Go through the data below and copy each line where the word "hangar" occurs.
====== Dataset content ======
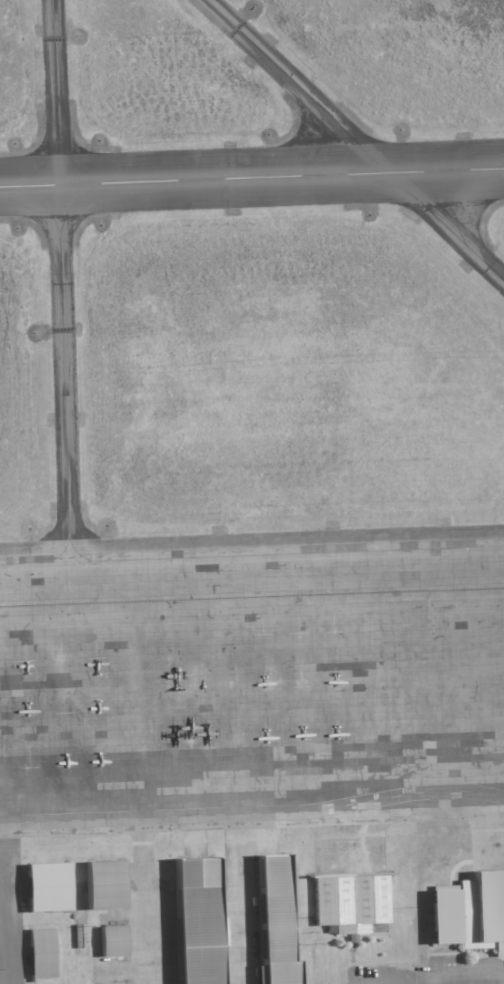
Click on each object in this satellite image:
airport taxiway: (306, 96)
airport taxiway: (315, 149)
airport taxiway: (38, 168)
airport taxiway: (80, 169)
airport runway: (252, 178)
airport taxiway: (79, 196)
airport taxiway: (39, 201)
airport taxiway: (432, 211)
airport taxiway: (456, 222)
airport taxiway: (60, 288)
airport: (252, 492)
airport taxiway: (76, 552)
airport taxiway: (252, 554)
airport apron: (253, 678)
airport hangar: (103, 885)
building: (103, 885)
airport hangar: (45, 887)
building: (45, 887)
airport hangar: (349, 901)
building: (349, 901)
airport hangar: (469, 911)
building: (469, 911)
airport hangar: (199, 921)
building: (199, 921)
airport hangar: (272, 922)
building: (272, 922)
airport hangar: (111, 942)
building: (111, 942)
airport hangar: (40, 953)
building: (40, 953)
road: (464, 973)

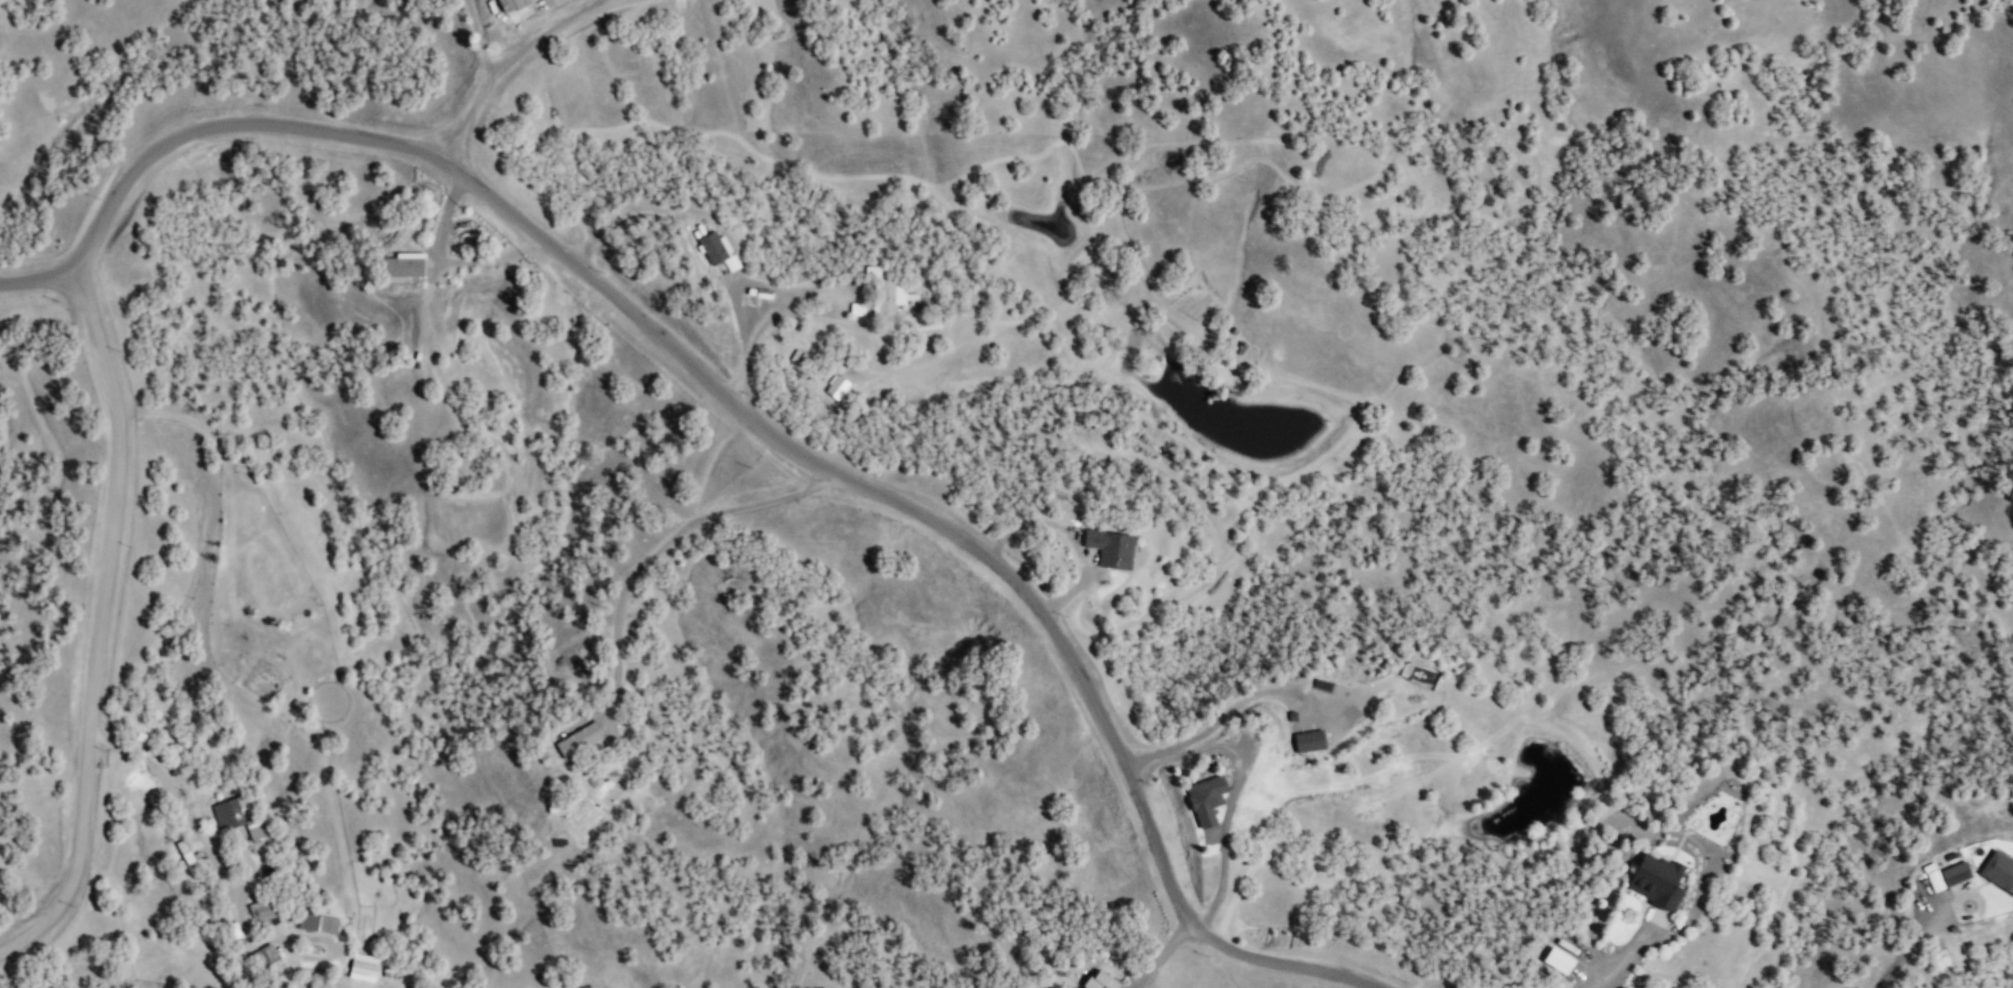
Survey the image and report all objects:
building: (510, 5)
road: (508, 62)
road: (703, 247)
building: (717, 249)
building: (402, 267)
road: (38, 283)
road: (823, 288)
building: (888, 297)
building: (747, 302)
building: (837, 387)
road: (117, 405)
road: (968, 536)
road: (666, 545)
building: (1111, 549)
building: (578, 738)
building: (1309, 740)
building: (1205, 798)
building: (236, 818)
building: (184, 851)
building: (1998, 870)
building: (1946, 874)
building: (1656, 880)
road: (227, 884)
building: (263, 913)
building: (318, 923)
road: (1168, 949)
building: (267, 957)
building: (1558, 959)
road: (1613, 959)
building: (363, 967)
building: (1100, 980)

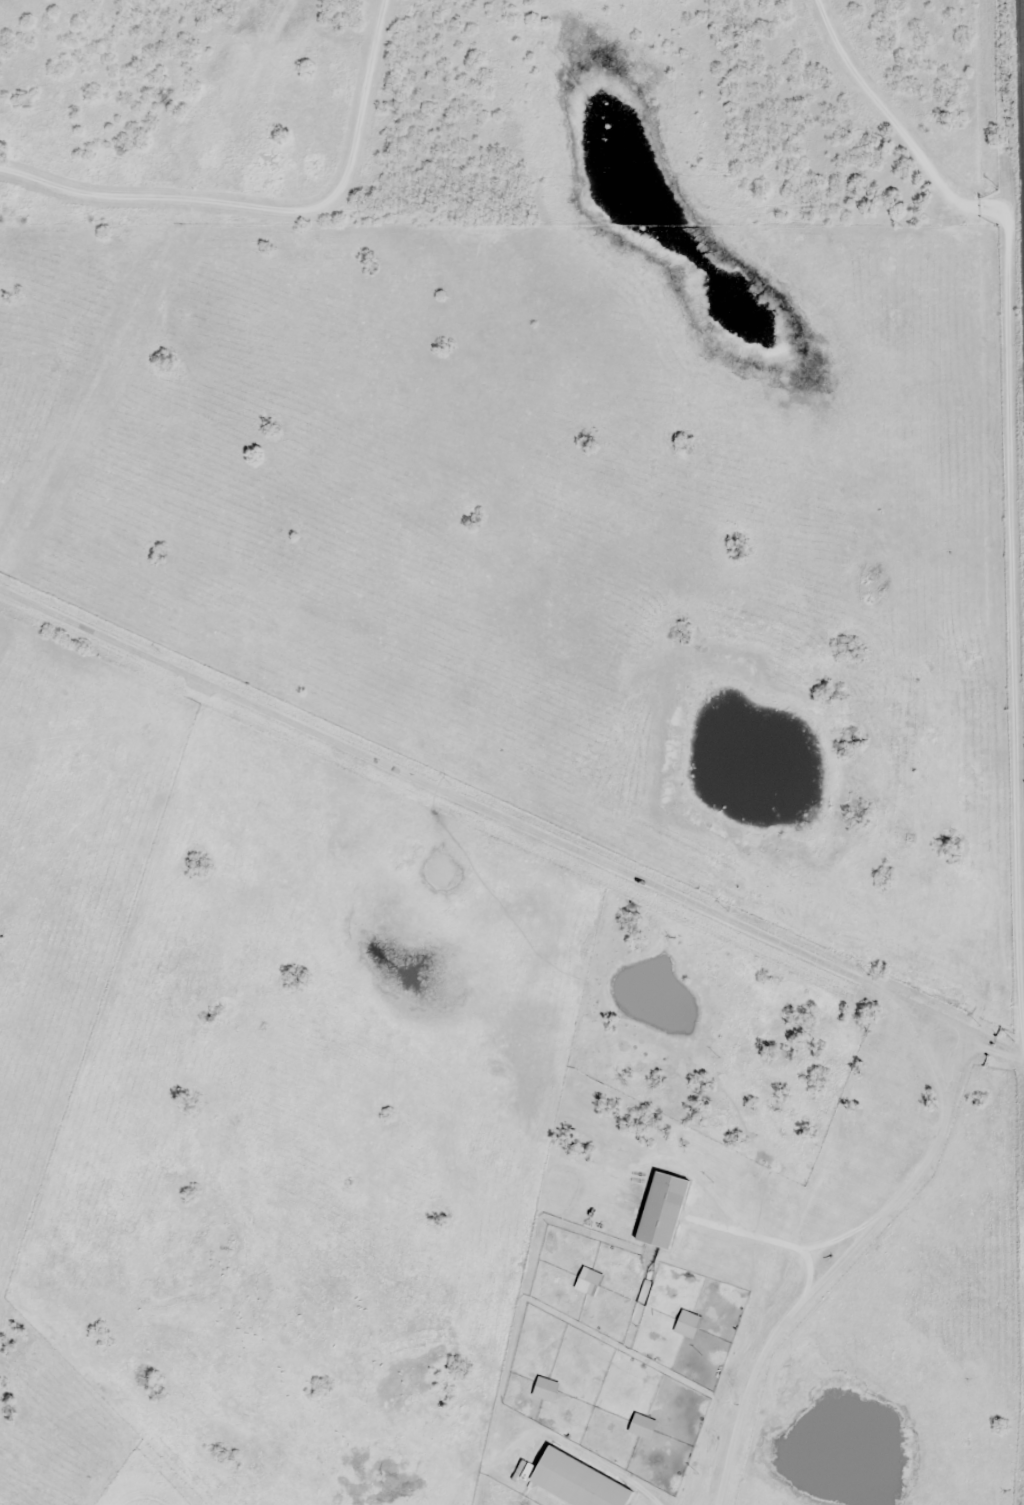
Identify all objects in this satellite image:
road: (12, 516)
road: (504, 810)
building: (663, 1208)
road: (407, 1250)
road: (807, 1250)
building: (589, 1280)
building: (689, 1323)
building: (546, 1387)
building: (643, 1425)
building: (579, 1481)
======
■ Exercise result:
airport hangar: (103, 885)
airport hangar: (45, 887)
airport hangar: (349, 901)
airport hangar: (469, 911)
airport hangar: (199, 921)
airport hangar: (272, 922)
airport hangar: (111, 942)
airport hangar: (40, 953)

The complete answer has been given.